# [Work task]
Each line of the records below that holds "cyan" should be returned.

[Records supplied — start]

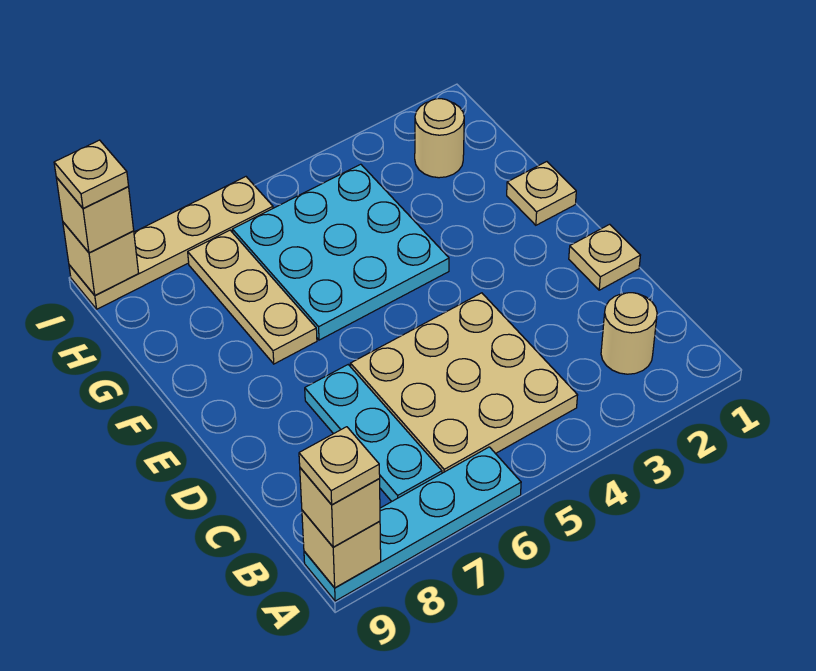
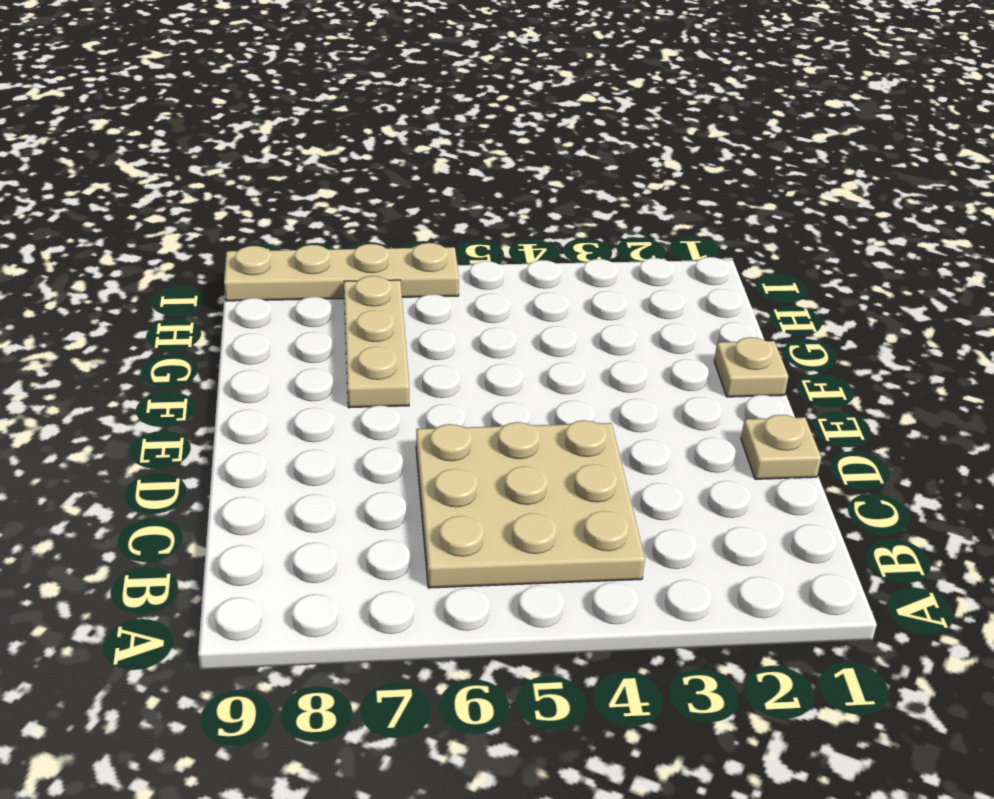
none -> cyan plate A6:A9 level 1
none -> tan round brick B2 level 1
none -> cyan plate B7:D7 level 1

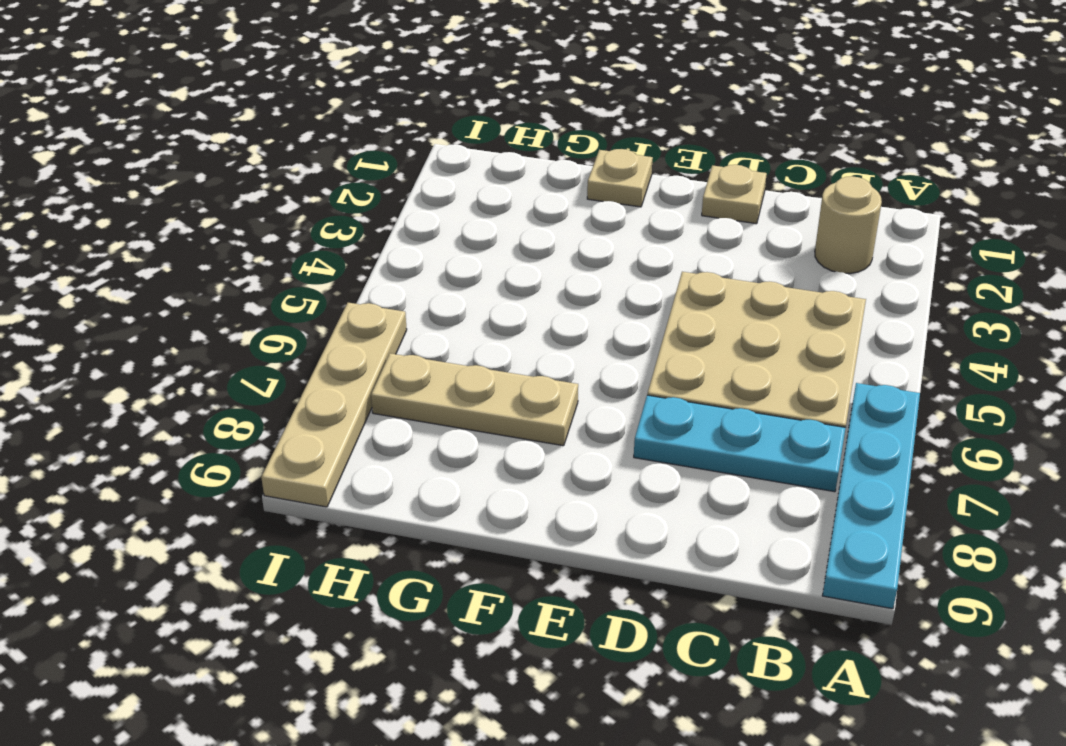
none -> cyan plate F4:H6 level 1
none -> tan round brick H2 level 1
none -> tan brick A9 level 2

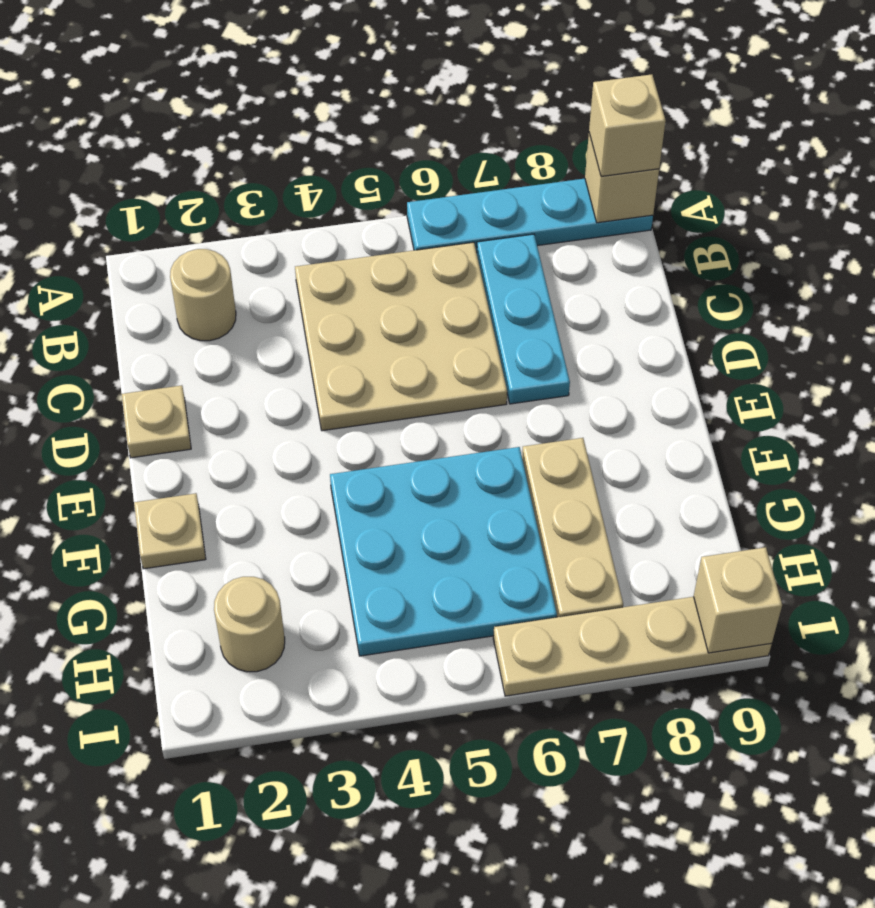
none -> tan brick I9 level 3
none -> tan plate A9 level 4
none -> tan plate I9 level 4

[Records supplied — finish]

# [Solution for this exercise]
none -> cyan plate A6:A9 level 1
none -> cyan plate B7:D7 level 1
none -> cyan plate F4:H6 level 1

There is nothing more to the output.